* TASK
Copy every one of the records below word for word, keeping each line as it stands.

* DATA SECTION
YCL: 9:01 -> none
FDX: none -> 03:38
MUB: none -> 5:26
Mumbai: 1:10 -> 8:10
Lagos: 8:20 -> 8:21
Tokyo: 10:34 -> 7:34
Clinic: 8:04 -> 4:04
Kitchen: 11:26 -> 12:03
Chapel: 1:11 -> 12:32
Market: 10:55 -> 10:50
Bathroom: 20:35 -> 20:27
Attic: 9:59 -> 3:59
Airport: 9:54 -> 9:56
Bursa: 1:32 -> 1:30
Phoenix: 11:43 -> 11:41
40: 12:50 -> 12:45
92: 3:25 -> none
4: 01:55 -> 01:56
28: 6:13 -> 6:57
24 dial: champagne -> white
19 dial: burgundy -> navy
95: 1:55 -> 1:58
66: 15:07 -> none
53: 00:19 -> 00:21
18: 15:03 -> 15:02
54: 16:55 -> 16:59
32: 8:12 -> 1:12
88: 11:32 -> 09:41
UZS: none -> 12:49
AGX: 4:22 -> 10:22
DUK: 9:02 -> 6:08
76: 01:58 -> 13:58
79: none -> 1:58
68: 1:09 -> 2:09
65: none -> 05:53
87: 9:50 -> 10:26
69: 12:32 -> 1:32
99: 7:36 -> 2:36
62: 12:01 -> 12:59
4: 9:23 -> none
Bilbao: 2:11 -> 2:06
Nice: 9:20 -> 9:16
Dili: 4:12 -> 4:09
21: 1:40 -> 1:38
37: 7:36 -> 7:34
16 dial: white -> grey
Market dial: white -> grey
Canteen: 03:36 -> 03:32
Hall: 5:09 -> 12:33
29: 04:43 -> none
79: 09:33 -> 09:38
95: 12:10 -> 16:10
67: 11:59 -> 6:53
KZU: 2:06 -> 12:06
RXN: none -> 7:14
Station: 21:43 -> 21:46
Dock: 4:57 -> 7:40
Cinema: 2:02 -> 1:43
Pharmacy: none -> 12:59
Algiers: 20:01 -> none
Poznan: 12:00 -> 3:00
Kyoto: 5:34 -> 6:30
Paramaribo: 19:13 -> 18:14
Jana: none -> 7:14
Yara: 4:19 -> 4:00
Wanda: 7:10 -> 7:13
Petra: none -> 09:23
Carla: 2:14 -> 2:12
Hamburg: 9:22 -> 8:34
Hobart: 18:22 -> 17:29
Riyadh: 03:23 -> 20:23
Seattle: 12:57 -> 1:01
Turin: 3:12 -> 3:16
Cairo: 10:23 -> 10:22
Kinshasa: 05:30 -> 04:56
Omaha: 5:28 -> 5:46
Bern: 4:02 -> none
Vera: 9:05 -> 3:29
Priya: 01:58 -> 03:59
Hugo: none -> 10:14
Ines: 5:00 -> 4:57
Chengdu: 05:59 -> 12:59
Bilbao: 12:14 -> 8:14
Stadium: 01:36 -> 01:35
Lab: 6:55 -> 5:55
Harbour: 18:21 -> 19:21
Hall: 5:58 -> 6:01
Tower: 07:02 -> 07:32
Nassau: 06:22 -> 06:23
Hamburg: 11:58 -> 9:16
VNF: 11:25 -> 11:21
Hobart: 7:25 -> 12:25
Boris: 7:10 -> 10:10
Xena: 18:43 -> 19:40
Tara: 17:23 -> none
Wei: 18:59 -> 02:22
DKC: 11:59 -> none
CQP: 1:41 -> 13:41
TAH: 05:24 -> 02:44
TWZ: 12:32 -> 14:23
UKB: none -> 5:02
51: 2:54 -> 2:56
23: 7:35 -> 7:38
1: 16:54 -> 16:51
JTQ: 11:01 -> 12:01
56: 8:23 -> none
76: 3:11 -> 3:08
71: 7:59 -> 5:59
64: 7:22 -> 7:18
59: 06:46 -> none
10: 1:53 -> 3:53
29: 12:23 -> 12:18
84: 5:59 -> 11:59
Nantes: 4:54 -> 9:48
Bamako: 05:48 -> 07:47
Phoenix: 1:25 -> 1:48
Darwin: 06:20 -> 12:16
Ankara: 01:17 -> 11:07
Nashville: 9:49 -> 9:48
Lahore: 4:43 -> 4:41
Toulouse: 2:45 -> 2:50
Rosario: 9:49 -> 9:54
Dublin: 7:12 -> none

* SOLUTION FOR THIS TASK
YCL: 9:01 -> none
FDX: none -> 03:38
MUB: none -> 5:26
Mumbai: 1:10 -> 8:10
Lagos: 8:20 -> 8:21
Tokyo: 10:34 -> 7:34
Clinic: 8:04 -> 4:04
Kitchen: 11:26 -> 12:03
Chapel: 1:11 -> 12:32
Market: 10:55 -> 10:50
Bathroom: 20:35 -> 20:27
Attic: 9:59 -> 3:59
Airport: 9:54 -> 9:56
Bursa: 1:32 -> 1:30
Phoenix: 11:43 -> 11:41
40: 12:50 -> 12:45
92: 3:25 -> none
4: 01:55 -> 01:56
28: 6:13 -> 6:57
24 dial: champagne -> white
19 dial: burgundy -> navy
95: 1:55 -> 1:58
66: 15:07 -> none
53: 00:19 -> 00:21
18: 15:03 -> 15:02
54: 16:55 -> 16:59
32: 8:12 -> 1:12
88: 11:32 -> 09:41
UZS: none -> 12:49
AGX: 4:22 -> 10:22
DUK: 9:02 -> 6:08
76: 01:58 -> 13:58
79: none -> 1:58
68: 1:09 -> 2:09
65: none -> 05:53
87: 9:50 -> 10:26
69: 12:32 -> 1:32
99: 7:36 -> 2:36
62: 12:01 -> 12:59
4: 9:23 -> none
Bilbao: 2:11 -> 2:06
Nice: 9:20 -> 9:16
Dili: 4:12 -> 4:09
21: 1:40 -> 1:38
37: 7:36 -> 7:34
16 dial: white -> grey
Market dial: white -> grey
Canteen: 03:36 -> 03:32
Hall: 5:09 -> 12:33
29: 04:43 -> none
79: 09:33 -> 09:38
95: 12:10 -> 16:10
67: 11:59 -> 6:53
KZU: 2:06 -> 12:06
RXN: none -> 7:14
Station: 21:43 -> 21:46
Dock: 4:57 -> 7:40
Cinema: 2:02 -> 1:43
Pharmacy: none -> 12:59
Algiers: 20:01 -> none
Poznan: 12:00 -> 3:00
Kyoto: 5:34 -> 6:30
Paramaribo: 19:13 -> 18:14
Jana: none -> 7:14
Yara: 4:19 -> 4:00
Wanda: 7:10 -> 7:13
Petra: none -> 09:23
Carla: 2:14 -> 2:12
Hamburg: 9:22 -> 8:34
Hobart: 18:22 -> 17:29
Riyadh: 03:23 -> 20:23
Seattle: 12:57 -> 1:01
Turin: 3:12 -> 3:16
Cairo: 10:23 -> 10:22
Kinshasa: 05:30 -> 04:56
Omaha: 5:28 -> 5:46
Bern: 4:02 -> none
Vera: 9:05 -> 3:29
Priya: 01:58 -> 03:59
Hugo: none -> 10:14
Ines: 5:00 -> 4:57
Chengdu: 05:59 -> 12:59
Bilbao: 12:14 -> 8:14
Stadium: 01:36 -> 01:35
Lab: 6:55 -> 5:55
Harbour: 18:21 -> 19:21
Hall: 5:58 -> 6:01
Tower: 07:02 -> 07:32
Nassau: 06:22 -> 06:23
Hamburg: 11:58 -> 9:16
VNF: 11:25 -> 11:21
Hobart: 7:25 -> 12:25
Boris: 7:10 -> 10:10
Xena: 18:43 -> 19:40
Tara: 17:23 -> none
Wei: 18:59 -> 02:22
DKC: 11:59 -> none
CQP: 1:41 -> 13:41
TAH: 05:24 -> 02:44
TWZ: 12:32 -> 14:23
UKB: none -> 5:02
51: 2:54 -> 2:56
23: 7:35 -> 7:38
1: 16:54 -> 16:51
JTQ: 11:01 -> 12:01
56: 8:23 -> none
76: 3:11 -> 3:08
71: 7:59 -> 5:59
64: 7:22 -> 7:18
59: 06:46 -> none
10: 1:53 -> 3:53
29: 12:23 -> 12:18
84: 5:59 -> 11:59
Nantes: 4:54 -> 9:48
Bamako: 05:48 -> 07:47
Phoenix: 1:25 -> 1:48
Darwin: 06:20 -> 12:16
Ankara: 01:17 -> 11:07
Nashville: 9:49 -> 9:48
Lahore: 4:43 -> 4:41
Toulouse: 2:45 -> 2:50
Rosario: 9:49 -> 9:54
Dublin: 7:12 -> none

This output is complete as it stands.